Retype all the records below exactly as they are, with no image carried over.

┏━━

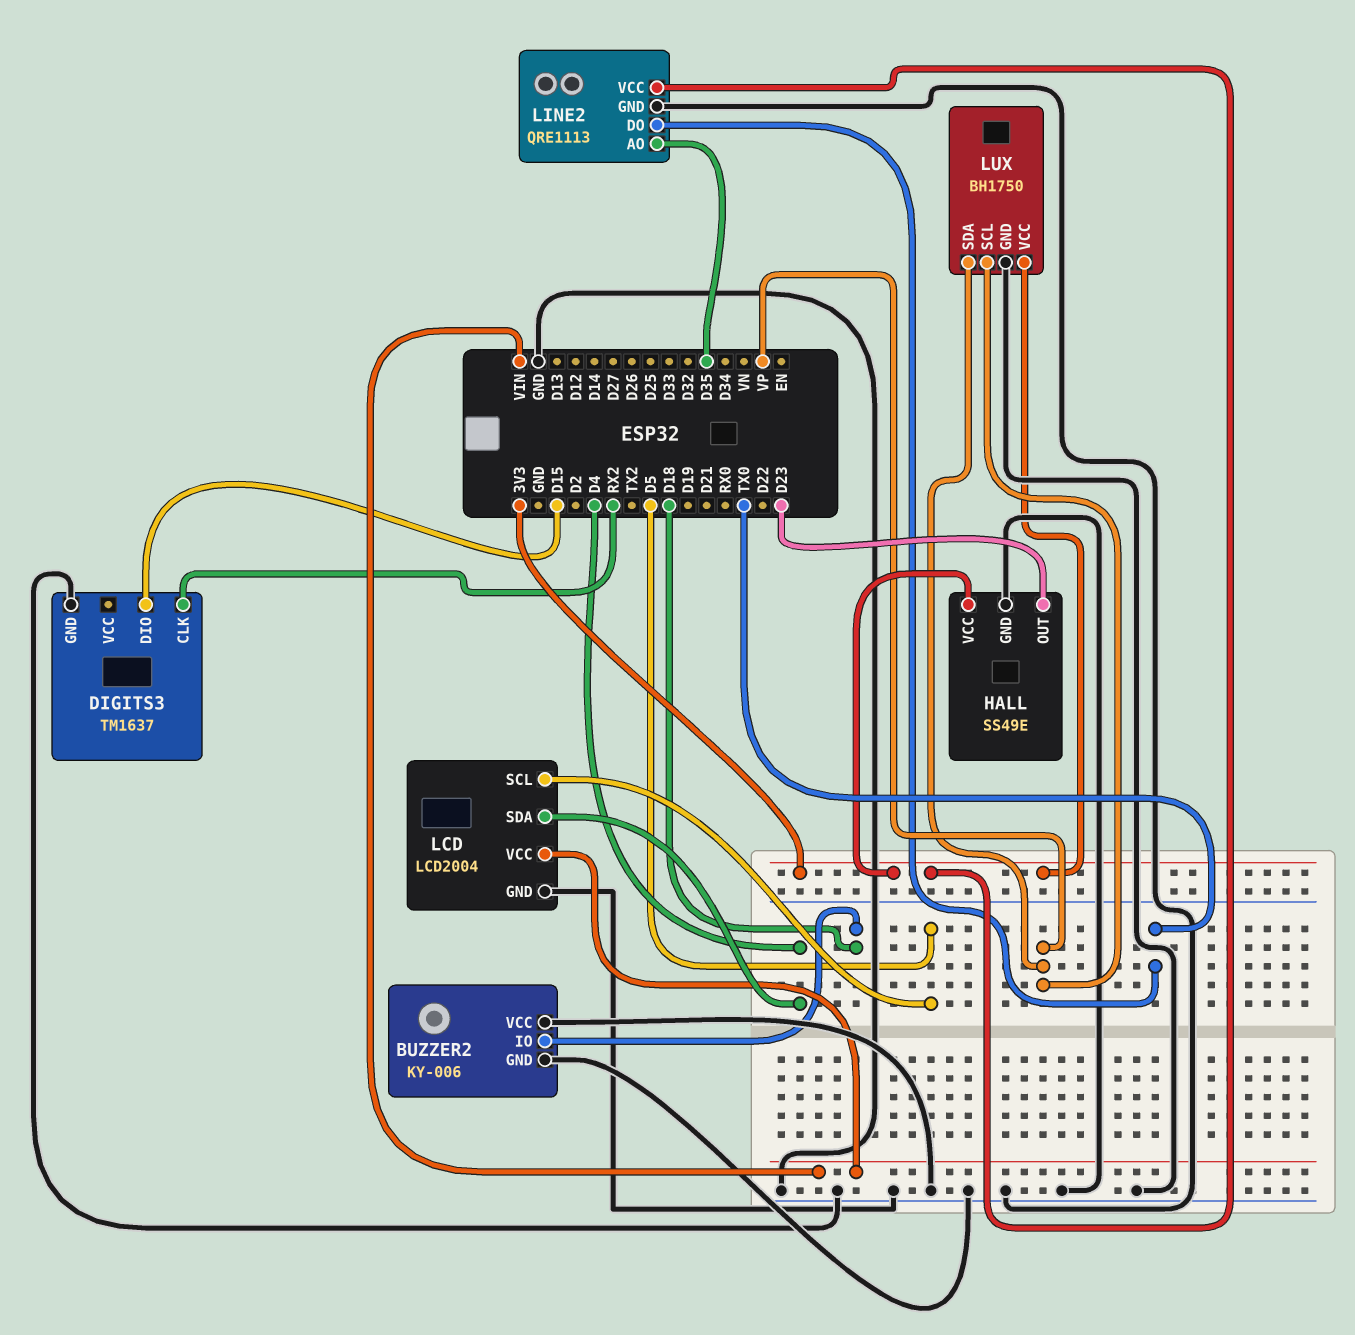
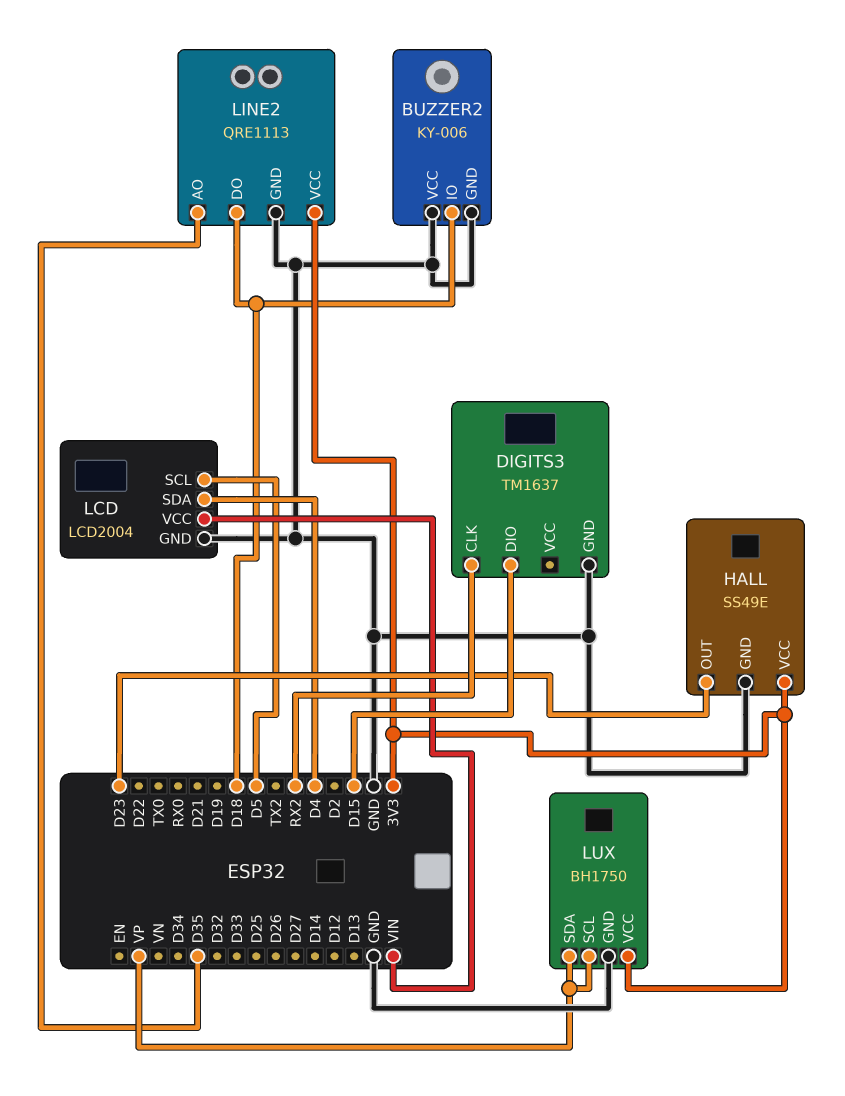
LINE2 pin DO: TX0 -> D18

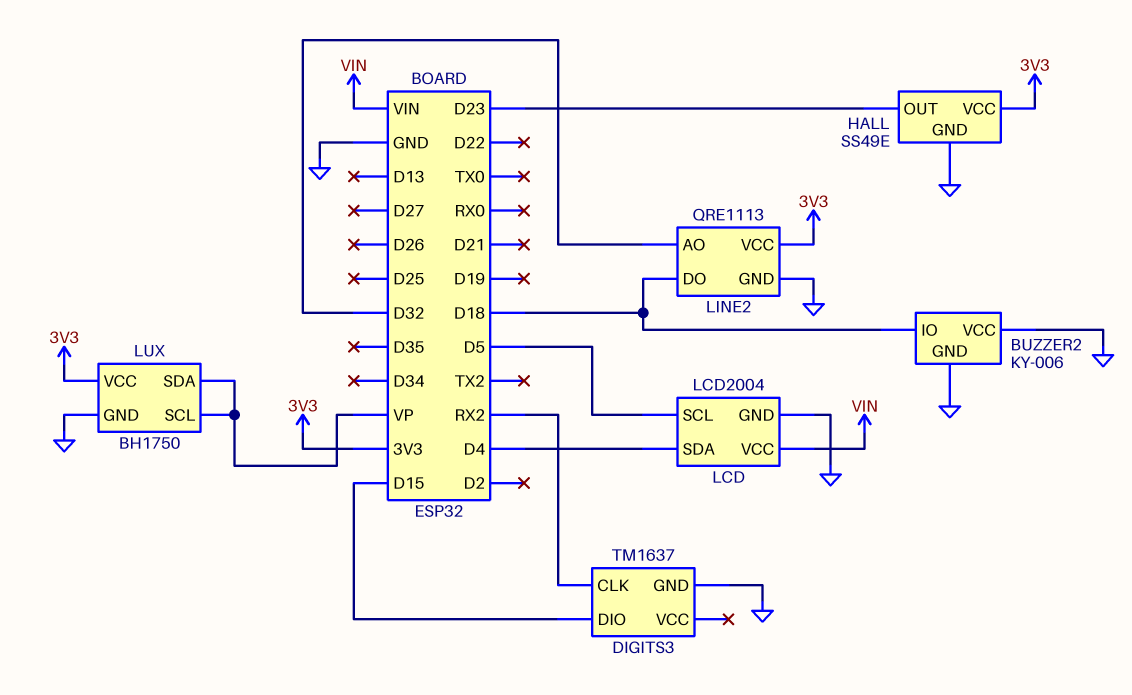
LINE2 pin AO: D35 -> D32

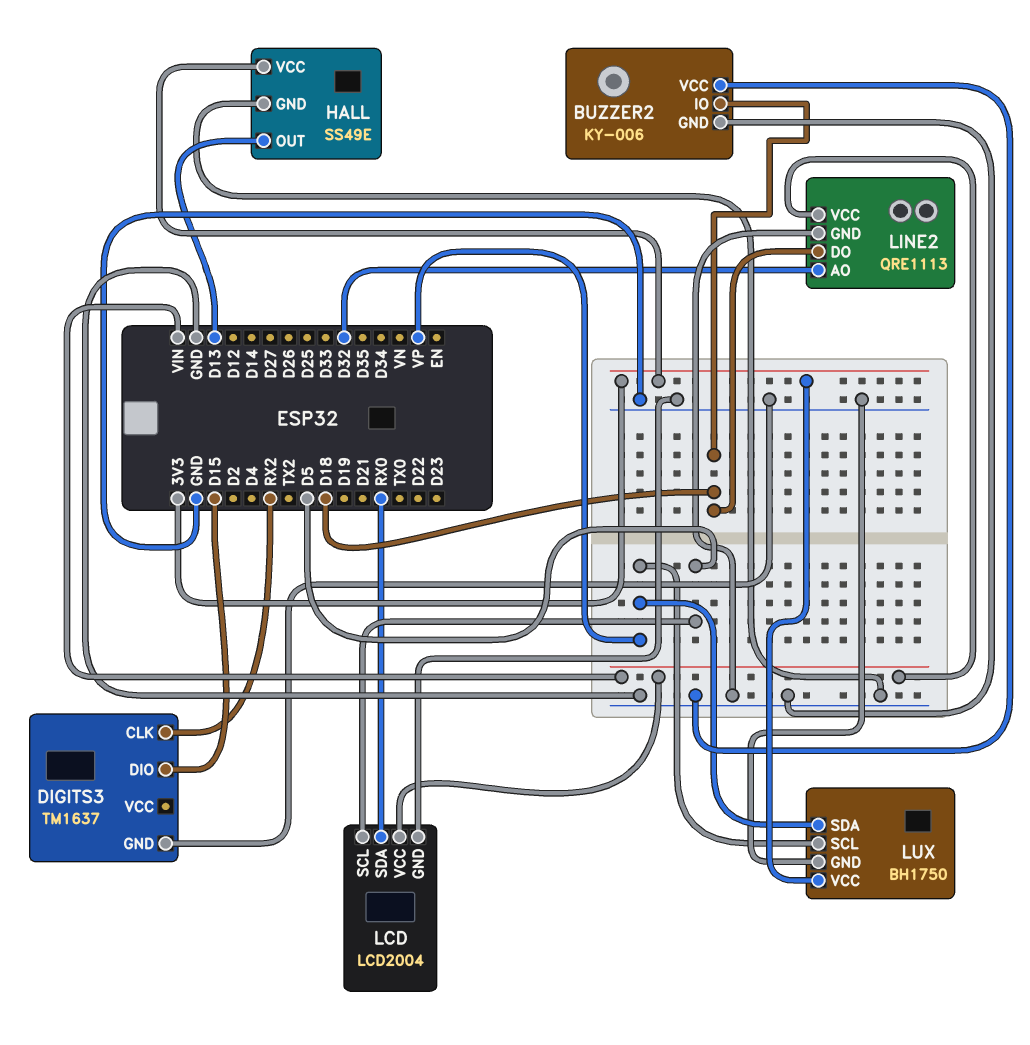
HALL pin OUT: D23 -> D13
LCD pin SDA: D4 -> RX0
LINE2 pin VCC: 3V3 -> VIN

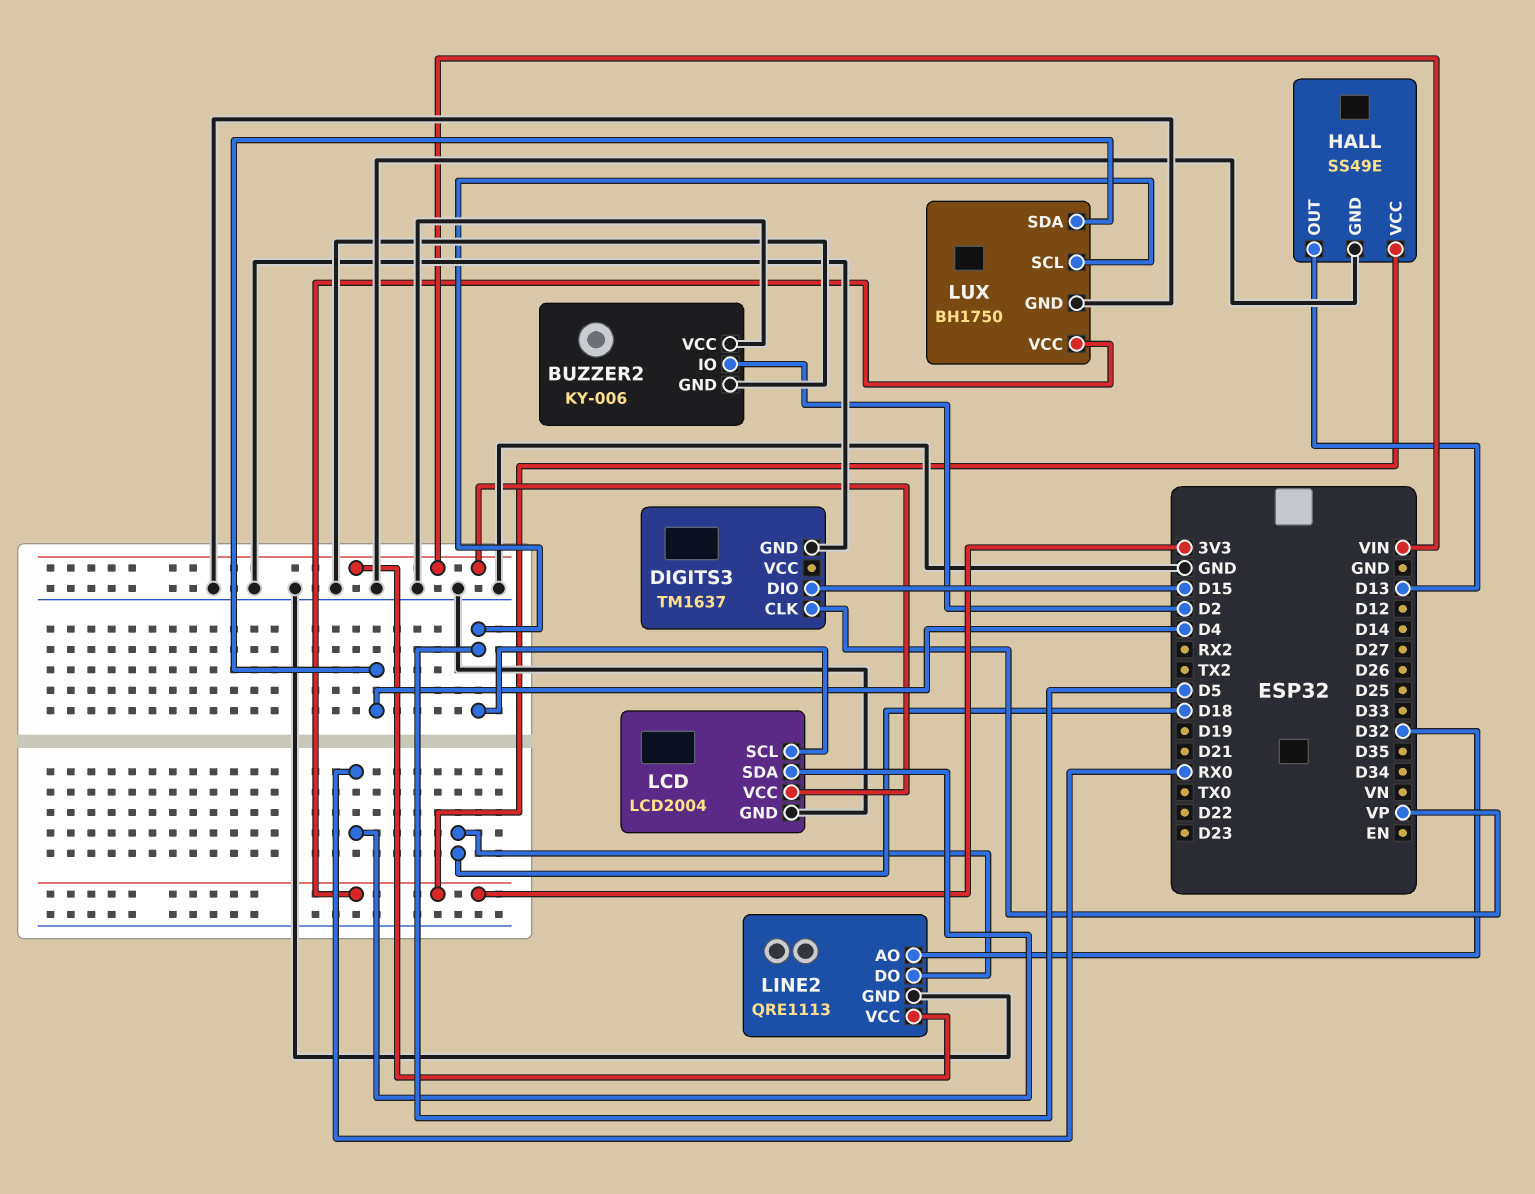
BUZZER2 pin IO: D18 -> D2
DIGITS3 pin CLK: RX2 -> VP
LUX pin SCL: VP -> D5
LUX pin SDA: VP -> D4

┗━━

[TASK OUTPUT]
LINE2 pin DO: TX0 -> D18

LINE2 pin AO: D35 -> D32

HALL pin OUT: D23 -> D13
LCD pin SDA: D4 -> RX0
LINE2 pin VCC: 3V3 -> VIN

BUZZER2 pin IO: D18 -> D2
DIGITS3 pin CLK: RX2 -> VP
LUX pin SCL: VP -> D5
LUX pin SDA: VP -> D4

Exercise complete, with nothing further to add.